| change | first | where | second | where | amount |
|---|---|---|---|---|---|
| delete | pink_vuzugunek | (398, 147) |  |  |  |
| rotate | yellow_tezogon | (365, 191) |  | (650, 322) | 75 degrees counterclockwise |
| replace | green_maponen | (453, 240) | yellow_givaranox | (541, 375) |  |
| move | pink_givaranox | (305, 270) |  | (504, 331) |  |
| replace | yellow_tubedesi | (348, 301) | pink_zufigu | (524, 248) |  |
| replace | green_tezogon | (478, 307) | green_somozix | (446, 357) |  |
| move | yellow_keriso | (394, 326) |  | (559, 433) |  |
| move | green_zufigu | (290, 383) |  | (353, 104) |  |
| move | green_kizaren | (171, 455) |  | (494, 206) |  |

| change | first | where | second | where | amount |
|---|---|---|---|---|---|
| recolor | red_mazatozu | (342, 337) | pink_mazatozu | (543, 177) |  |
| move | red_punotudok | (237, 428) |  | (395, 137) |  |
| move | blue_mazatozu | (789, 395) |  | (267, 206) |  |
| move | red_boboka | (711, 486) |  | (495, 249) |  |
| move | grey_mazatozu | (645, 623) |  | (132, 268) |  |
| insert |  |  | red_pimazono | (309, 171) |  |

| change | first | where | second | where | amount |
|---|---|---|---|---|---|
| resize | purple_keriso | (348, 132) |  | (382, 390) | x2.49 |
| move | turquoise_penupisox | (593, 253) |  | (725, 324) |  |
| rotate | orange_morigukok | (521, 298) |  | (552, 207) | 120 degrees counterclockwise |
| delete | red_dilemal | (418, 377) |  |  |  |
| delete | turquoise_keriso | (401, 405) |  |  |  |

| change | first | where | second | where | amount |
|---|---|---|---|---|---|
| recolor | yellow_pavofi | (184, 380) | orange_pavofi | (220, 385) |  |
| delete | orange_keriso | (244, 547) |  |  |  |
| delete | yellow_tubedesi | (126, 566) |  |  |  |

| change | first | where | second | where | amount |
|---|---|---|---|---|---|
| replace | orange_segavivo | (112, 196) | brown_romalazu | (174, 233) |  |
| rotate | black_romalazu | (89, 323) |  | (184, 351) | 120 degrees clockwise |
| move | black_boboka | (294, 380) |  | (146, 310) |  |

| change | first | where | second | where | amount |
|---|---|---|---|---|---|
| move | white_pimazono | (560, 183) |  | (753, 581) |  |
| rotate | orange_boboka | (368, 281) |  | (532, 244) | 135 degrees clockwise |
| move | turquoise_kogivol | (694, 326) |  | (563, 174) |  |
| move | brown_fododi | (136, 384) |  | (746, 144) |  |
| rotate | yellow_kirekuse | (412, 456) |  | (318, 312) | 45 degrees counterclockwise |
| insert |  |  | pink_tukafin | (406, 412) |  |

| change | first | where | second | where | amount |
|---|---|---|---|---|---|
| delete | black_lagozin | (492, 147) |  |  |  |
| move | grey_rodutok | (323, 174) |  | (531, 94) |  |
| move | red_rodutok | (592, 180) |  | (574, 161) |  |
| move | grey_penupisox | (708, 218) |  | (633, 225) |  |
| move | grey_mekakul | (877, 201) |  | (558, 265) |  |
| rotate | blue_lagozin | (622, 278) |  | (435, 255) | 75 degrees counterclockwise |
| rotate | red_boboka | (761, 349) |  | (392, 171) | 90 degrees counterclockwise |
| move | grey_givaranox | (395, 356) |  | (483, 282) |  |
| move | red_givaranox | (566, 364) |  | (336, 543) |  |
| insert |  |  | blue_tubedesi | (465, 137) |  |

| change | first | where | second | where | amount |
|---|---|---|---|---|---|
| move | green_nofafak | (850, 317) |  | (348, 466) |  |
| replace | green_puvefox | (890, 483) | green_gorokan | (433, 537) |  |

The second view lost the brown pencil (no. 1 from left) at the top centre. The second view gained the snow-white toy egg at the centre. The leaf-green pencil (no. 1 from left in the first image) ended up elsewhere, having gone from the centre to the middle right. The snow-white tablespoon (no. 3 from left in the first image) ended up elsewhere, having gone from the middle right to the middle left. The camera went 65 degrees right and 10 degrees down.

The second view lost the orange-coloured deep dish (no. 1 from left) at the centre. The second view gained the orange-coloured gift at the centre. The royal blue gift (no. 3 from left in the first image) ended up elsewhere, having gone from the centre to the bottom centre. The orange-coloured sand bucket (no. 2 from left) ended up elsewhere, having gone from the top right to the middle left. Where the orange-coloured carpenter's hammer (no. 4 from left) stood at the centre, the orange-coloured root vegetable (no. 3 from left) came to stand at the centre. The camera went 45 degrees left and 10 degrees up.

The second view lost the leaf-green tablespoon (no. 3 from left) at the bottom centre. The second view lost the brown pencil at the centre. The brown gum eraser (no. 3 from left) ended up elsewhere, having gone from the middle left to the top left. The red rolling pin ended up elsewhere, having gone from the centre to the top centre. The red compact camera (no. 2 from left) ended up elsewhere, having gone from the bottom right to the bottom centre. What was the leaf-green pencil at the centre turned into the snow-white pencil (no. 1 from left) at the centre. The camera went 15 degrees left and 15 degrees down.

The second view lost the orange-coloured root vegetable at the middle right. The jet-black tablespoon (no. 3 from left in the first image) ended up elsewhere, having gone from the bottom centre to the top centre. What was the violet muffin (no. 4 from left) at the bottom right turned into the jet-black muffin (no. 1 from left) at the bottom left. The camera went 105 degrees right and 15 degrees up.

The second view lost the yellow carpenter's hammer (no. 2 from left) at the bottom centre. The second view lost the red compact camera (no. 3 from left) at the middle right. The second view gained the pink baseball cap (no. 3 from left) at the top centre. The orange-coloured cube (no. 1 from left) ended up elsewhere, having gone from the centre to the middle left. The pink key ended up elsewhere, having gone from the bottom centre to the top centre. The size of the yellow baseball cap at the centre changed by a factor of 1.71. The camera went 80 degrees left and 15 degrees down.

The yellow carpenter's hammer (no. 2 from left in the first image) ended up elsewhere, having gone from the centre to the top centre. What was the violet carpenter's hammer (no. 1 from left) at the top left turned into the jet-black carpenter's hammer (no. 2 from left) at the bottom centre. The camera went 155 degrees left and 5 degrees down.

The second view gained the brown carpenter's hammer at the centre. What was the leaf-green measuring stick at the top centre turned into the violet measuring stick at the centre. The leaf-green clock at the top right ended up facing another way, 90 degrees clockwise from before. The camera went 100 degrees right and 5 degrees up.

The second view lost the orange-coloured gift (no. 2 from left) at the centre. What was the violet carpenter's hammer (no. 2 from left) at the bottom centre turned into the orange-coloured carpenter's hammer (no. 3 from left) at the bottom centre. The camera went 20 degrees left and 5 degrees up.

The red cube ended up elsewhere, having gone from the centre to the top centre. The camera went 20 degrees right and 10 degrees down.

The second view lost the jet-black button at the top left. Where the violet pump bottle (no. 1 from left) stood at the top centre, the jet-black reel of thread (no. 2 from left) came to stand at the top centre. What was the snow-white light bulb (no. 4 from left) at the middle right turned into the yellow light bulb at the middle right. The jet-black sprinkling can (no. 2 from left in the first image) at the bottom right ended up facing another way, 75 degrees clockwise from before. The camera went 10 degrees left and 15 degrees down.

## [ACTIVITY]
What's needed is an exact copy of every entry.

## [TASK RESULT]
| change | first | where | second | where | amount |
|---|---|---|---|---|---|
| delete | pink_vuzugunek | (398, 147) |  |  |  |
| rotate | yellow_tezogon | (365, 191) |  | (650, 322) | 75 degrees counterclockwise |
| replace | green_maponen | (453, 240) | yellow_givaranox | (541, 375) |  |
| move | pink_givaranox | (305, 270) |  | (504, 331) |  |
| replace | yellow_tubedesi | (348, 301) | pink_zufigu | (524, 248) |  |
| replace | green_tezogon | (478, 307) | green_somozix | (446, 357) |  |
| move | yellow_keriso | (394, 326) |  | (559, 433) |  |
| move | green_zufigu | (290, 383) |  | (353, 104) |  |
| move | green_kizaren | (171, 455) |  | (494, 206) |  |

| change | first | where | second | where | amount |
|---|---|---|---|---|---|
| recolor | red_mazatozu | (342, 337) | pink_mazatozu | (543, 177) |  |
| move | red_punotudok | (237, 428) |  | (395, 137) |  |
| move | blue_mazatozu | (789, 395) |  | (267, 206) |  |
| move | red_boboka | (711, 486) |  | (495, 249) |  |
| move | grey_mazatozu | (645, 623) |  | (132, 268) |  |
| insert |  |  | red_pimazono | (309, 171) |  |

| change | first | where | second | where | amount |
|---|---|---|---|---|---|
| resize | purple_keriso | (348, 132) |  | (382, 390) | x2.49 |
| move | turquoise_penupisox | (593, 253) |  | (725, 324) |  |
| rotate | orange_morigukok | (521, 298) |  | (552, 207) | 120 degrees counterclockwise |
| delete | red_dilemal | (418, 377) |  |  |  |
| delete | turquoise_keriso | (401, 405) |  |  |  |

| change | first | where | second | where | amount |
|---|---|---|---|---|---|
| recolor | yellow_pavofi | (184, 380) | orange_pavofi | (220, 385) |  |
| delete | orange_keriso | (244, 547) |  |  |  |
| delete | yellow_tubedesi | (126, 566) |  |  |  |

| change | first | where | second | where | amount |
|---|---|---|---|---|---|
| replace | orange_segavivo | (112, 196) | brown_romalazu | (174, 233) |  |
| rotate | black_romalazu | (89, 323) |  | (184, 351) | 120 degrees clockwise |
| move | black_boboka | (294, 380) |  | (146, 310) |  |

| change | first | where | second | where | amount |
|---|---|---|---|---|---|
| move | white_pimazono | (560, 183) |  | (753, 581) |  |
| rotate | orange_boboka | (368, 281) |  | (532, 244) | 135 degrees clockwise |
| move | turquoise_kogivol | (694, 326) |  | (563, 174) |  |
| move | brown_fododi | (136, 384) |  | (746, 144) |  |
| rotate | yellow_kirekuse | (412, 456) |  | (318, 312) | 45 degrees counterclockwise |
| insert |  |  | pink_tukafin | (406, 412) |  |

| change | first | where | second | where | amount |
|---|---|---|---|---|---|
| delete | black_lagozin | (492, 147) |  |  |  |
| move | grey_rodutok | (323, 174) |  | (531, 94) |  |
| move | red_rodutok | (592, 180) |  | (574, 161) |  |
| move | grey_penupisox | (708, 218) |  | (633, 225) |  |
| move | grey_mekakul | (877, 201) |  | (558, 265) |  |
| rotate | blue_lagozin | (622, 278) |  | (435, 255) | 75 degrees counterclockwise |
| rotate | red_boboka | (761, 349) |  | (392, 171) | 90 degrees counterclockwise |
| move | grey_givaranox | (395, 356) |  | (483, 282) |  |
| move | red_givaranox | (566, 364) |  | (336, 543) |  |
| insert |  |  | blue_tubedesi | (465, 137) |  |

| change | first | where | second | where | amount |
|---|---|---|---|---|---|
| move | green_nofafak | (850, 317) |  | (348, 466) |  |
| replace | green_puvefox | (890, 483) | green_gorokan | (433, 537) |  |

The second view lost the brown pencil (no. 1 from left) at the top centre. The second view gained the snow-white toy egg at the centre. The leaf-green pencil (no. 1 from left in the first image) ended up elsewhere, having gone from the centre to the middle right. The snow-white tablespoon (no. 3 from left in the first image) ended up elsewhere, having gone from the middle right to the middle left. The camera went 65 degrees right and 10 degrees down.

The second view lost the orange-coloured deep dish (no. 1 from left) at the centre. The second view gained the orange-coloured gift at the centre. The royal blue gift (no. 3 from left in the first image) ended up elsewhere, having gone from the centre to the bottom centre. The orange-coloured sand bucket (no. 2 from left) ended up elsewhere, having gone from the top right to the middle left. Where the orange-coloured carpenter's hammer (no. 4 from left) stood at the centre, the orange-coloured root vegetable (no. 3 from left) came to stand at the centre. The camera went 45 degrees left and 10 degrees up.

The second view lost the leaf-green tablespoon (no. 3 from left) at the bottom centre. The second view lost the brown pencil at the centre. The brown gum eraser (no. 3 from left) ended up elsewhere, having gone from the middle left to the top left. The red rolling pin ended up elsewhere, having gone from the centre to the top centre. The red compact camera (no. 2 from left) ended up elsewhere, having gone from the bottom right to the bottom centre. What was the leaf-green pencil at the centre turned into the snow-white pencil (no. 1 from left) at the centre. The camera went 15 degrees left and 15 degrees down.

The second view lost the orange-coloured root vegetable at the middle right. The jet-black tablespoon (no. 3 from left in the first image) ended up elsewhere, having gone from the bottom centre to the top centre. What was the violet muffin (no. 4 from left) at the bottom right turned into the jet-black muffin (no. 1 from left) at the bottom left. The camera went 105 degrees right and 15 degrees up.

The second view lost the yellow carpenter's hammer (no. 2 from left) at the bottom centre. The second view lost the red compact camera (no. 3 from left) at the middle right. The second view gained the pink baseball cap (no. 3 from left) at the top centre. The orange-coloured cube (no. 1 from left) ended up elsewhere, having gone from the centre to the middle left. The pink key ended up elsewhere, having gone from the bottom centre to the top centre. The size of the yellow baseball cap at the centre changed by a factor of 1.71. The camera went 80 degrees left and 15 degrees down.

The yellow carpenter's hammer (no. 2 from left in the first image) ended up elsewhere, having gone from the centre to the top centre. What was the violet carpenter's hammer (no. 1 from left) at the top left turned into the jet-black carpenter's hammer (no. 2 from left) at the bottom centre. The camera went 155 degrees left and 5 degrees down.

The second view gained the brown carpenter's hammer at the centre. What was the leaf-green measuring stick at the top centre turned into the violet measuring stick at the centre. The leaf-green clock at the top right ended up facing another way, 90 degrees clockwise from before. The camera went 100 degrees right and 5 degrees up.

The second view lost the orange-coloured gift (no. 2 from left) at the centre. What was the violet carpenter's hammer (no. 2 from left) at the bottom centre turned into the orange-coloured carpenter's hammer (no. 3 from left) at the bottom centre. The camera went 20 degrees left and 5 degrees up.

The red cube ended up elsewhere, having gone from the centre to the top centre. The camera went 20 degrees right and 10 degrees down.

The second view lost the jet-black button at the top left. Where the violet pump bottle (no. 1 from left) stood at the top centre, the jet-black reel of thread (no. 2 from left) came to stand at the top centre. What was the snow-white light bulb (no. 4 from left) at the middle right turned into the yellow light bulb at the middle right. The jet-black sprinkling can (no. 2 from left in the first image) at the bottom right ended up facing another way, 75 degrees clockwise from before. The camera went 10 degrees left and 15 degrees down.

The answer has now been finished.